Try it: Entries below include pictures. Output exactly the lines from the one with "D7: schottky (A" down to the one with "R8: 750 (NET1, NET5) -> 750 (NET5, NET8)", both ends included, and leave the pictures out.

***** Data supplied *****

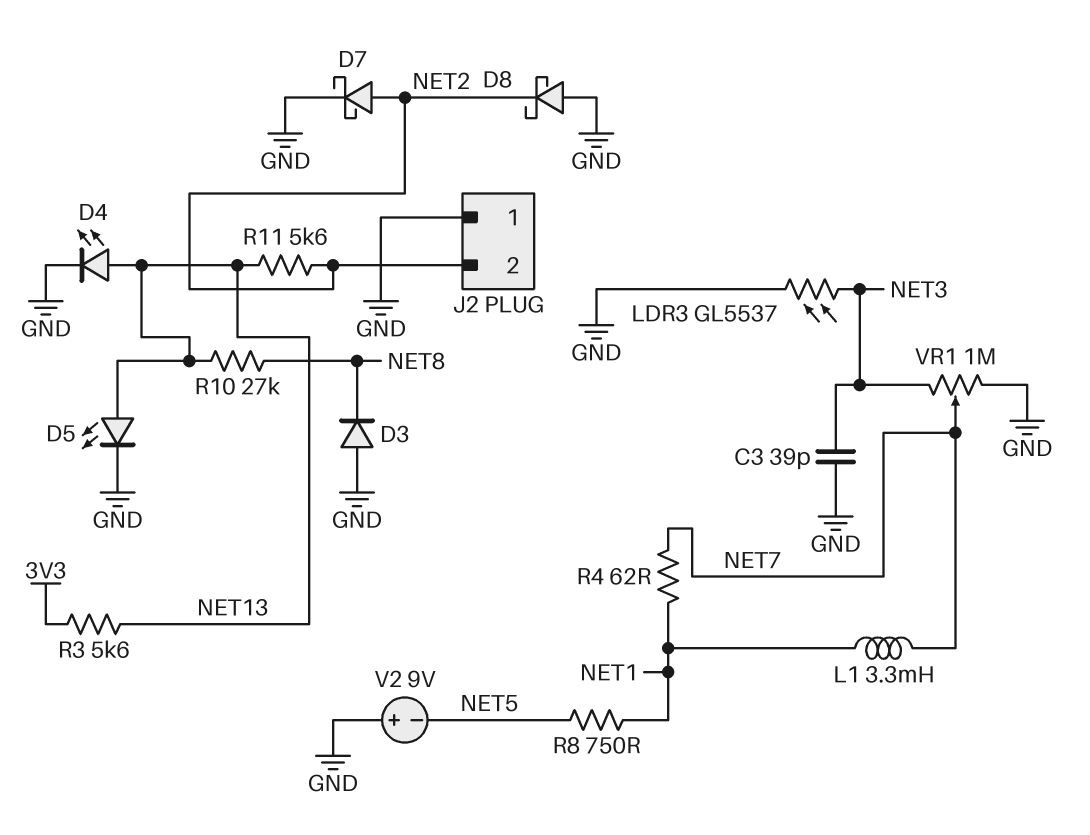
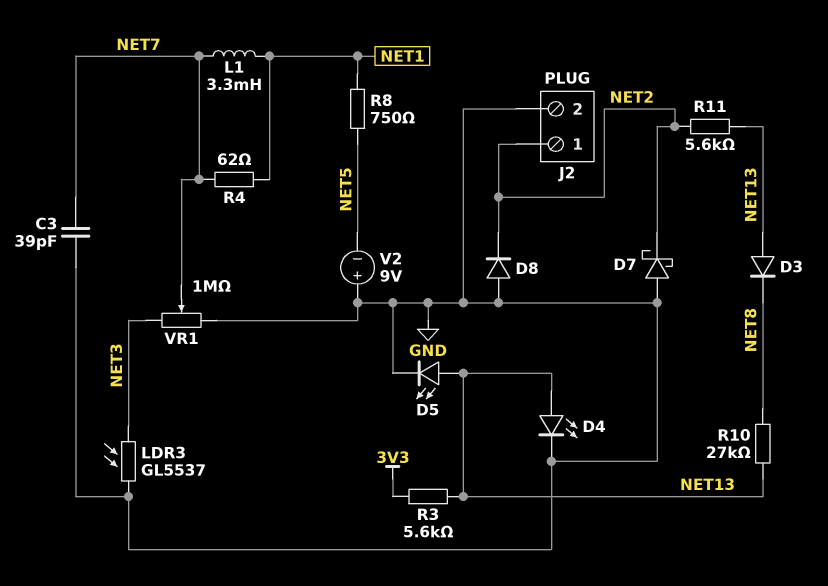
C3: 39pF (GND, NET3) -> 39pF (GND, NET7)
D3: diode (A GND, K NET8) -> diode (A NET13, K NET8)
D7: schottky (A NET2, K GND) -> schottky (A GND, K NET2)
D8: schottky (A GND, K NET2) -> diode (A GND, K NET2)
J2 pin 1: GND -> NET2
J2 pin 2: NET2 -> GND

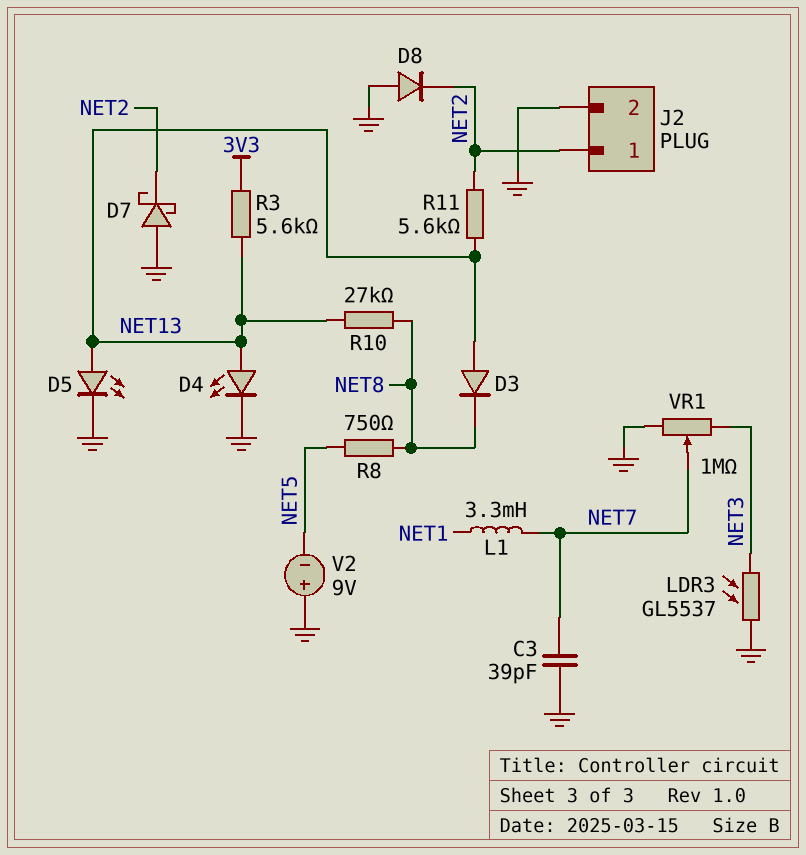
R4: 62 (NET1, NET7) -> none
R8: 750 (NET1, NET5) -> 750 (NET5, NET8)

*****
***** Data supplied *****

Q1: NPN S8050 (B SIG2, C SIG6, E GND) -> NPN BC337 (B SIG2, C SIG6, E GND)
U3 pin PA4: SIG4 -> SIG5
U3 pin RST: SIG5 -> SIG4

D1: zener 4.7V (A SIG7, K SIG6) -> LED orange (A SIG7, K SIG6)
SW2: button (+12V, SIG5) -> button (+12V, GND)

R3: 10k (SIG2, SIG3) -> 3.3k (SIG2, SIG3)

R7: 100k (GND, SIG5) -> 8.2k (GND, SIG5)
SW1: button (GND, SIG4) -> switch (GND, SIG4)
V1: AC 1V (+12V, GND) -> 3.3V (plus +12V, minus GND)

*****

Answer to this task:
D7: schottky (A NET2, K GND) -> schottky (A GND, K NET2)
D8: schottky (A GND, K NET2) -> diode (A GND, K NET2)
J2 pin 1: GND -> NET2
J2 pin 2: NET2 -> GND

R4: 62 (NET1, NET7) -> none
R8: 750 (NET1, NET5) -> 750 (NET5, NET8)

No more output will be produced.